Given information
----
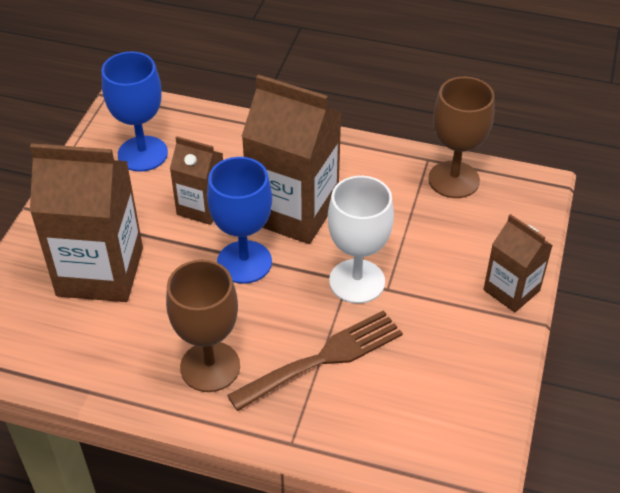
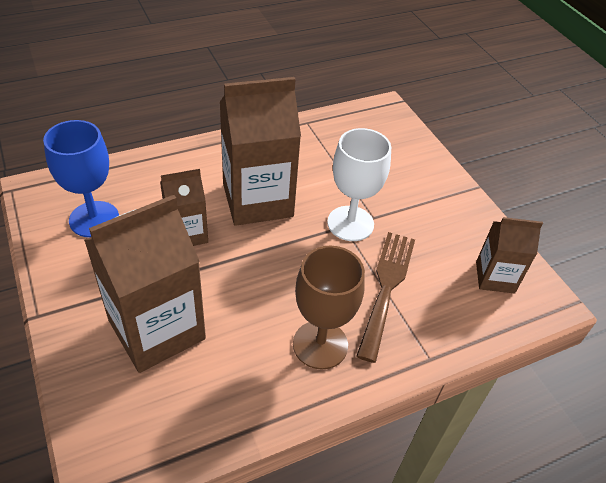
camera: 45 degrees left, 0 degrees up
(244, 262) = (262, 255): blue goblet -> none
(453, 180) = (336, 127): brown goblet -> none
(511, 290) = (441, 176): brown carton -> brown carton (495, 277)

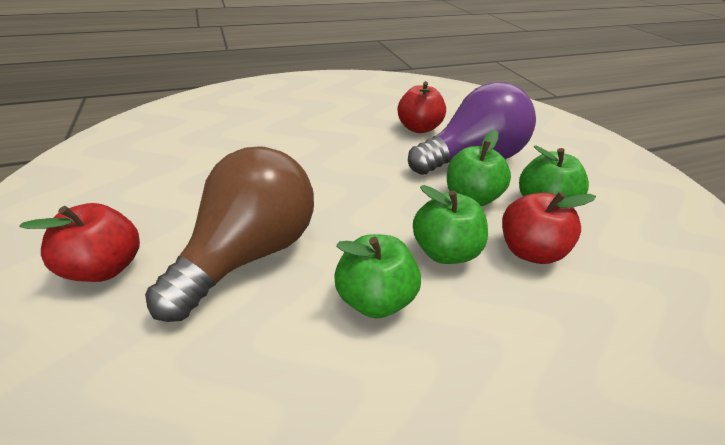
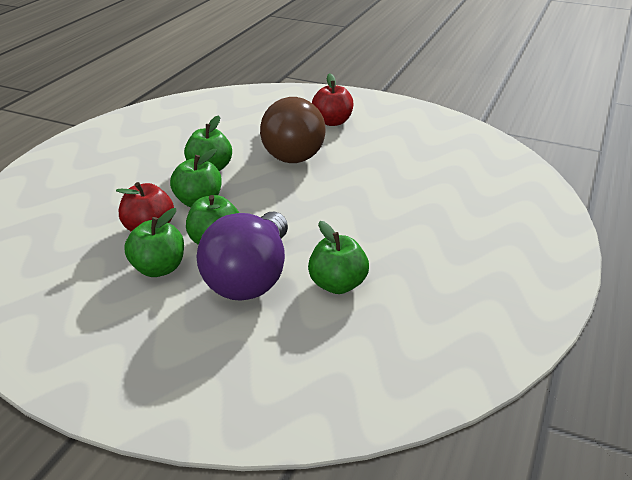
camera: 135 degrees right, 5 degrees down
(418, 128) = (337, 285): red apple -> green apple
----
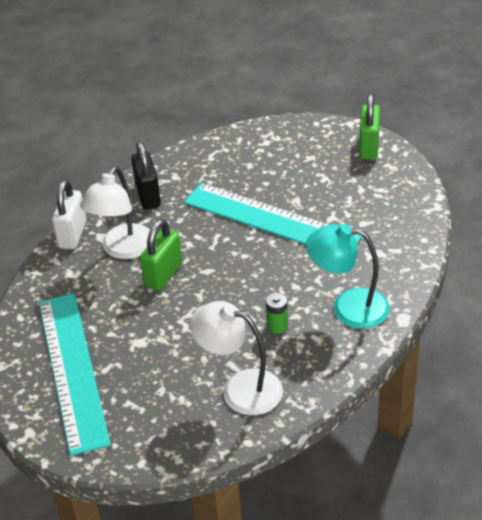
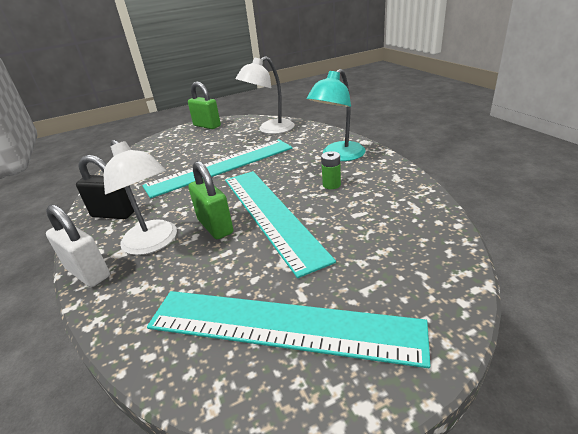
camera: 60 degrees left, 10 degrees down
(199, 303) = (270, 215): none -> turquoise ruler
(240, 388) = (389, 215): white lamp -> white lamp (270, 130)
----
How to complete this task
Pick each line holding the word "goblet" out of the data and copy it.

Answer to the exercise
(244, 262) = (262, 255): blue goblet -> none
(453, 180) = (336, 127): brown goblet -> none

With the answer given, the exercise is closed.